DATASET EXTRACT
----------------------------------------
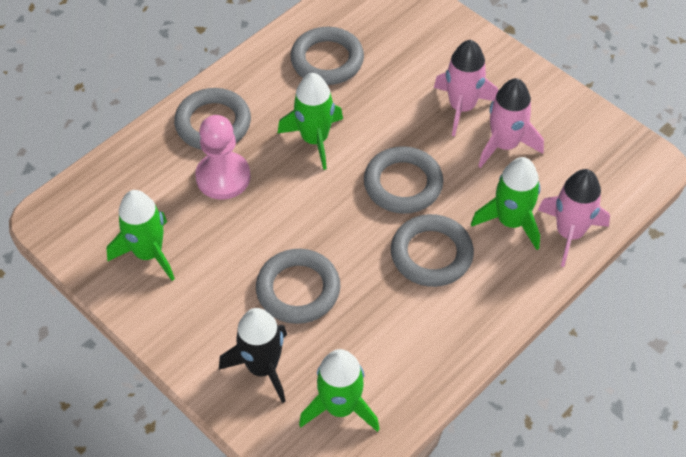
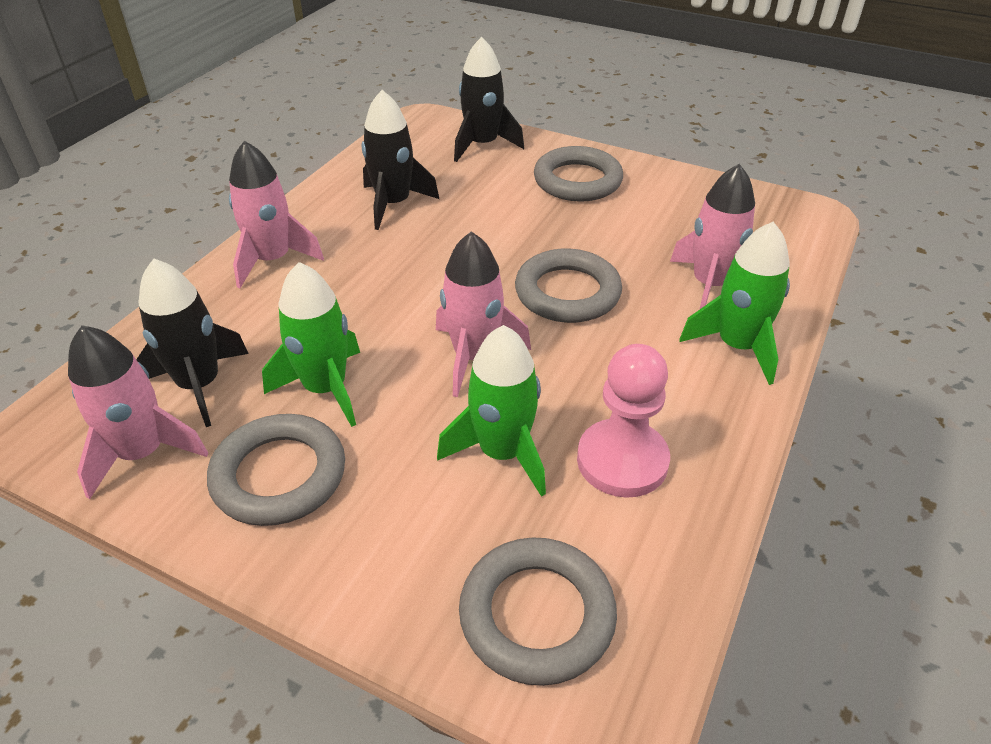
black rocket: 1 -> 3
green rocket: 4 -> 3
grey ring: 5 -> 4
pink rocket: 3 -> 4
----------------------------------------
WHAT THE TASK REQUIRES
Look over the material above and show each line where "rocket" appears.

SOLUTION TO THIS EXERCISE
black rocket: 1 -> 3
green rocket: 4 -> 3
pink rocket: 3 -> 4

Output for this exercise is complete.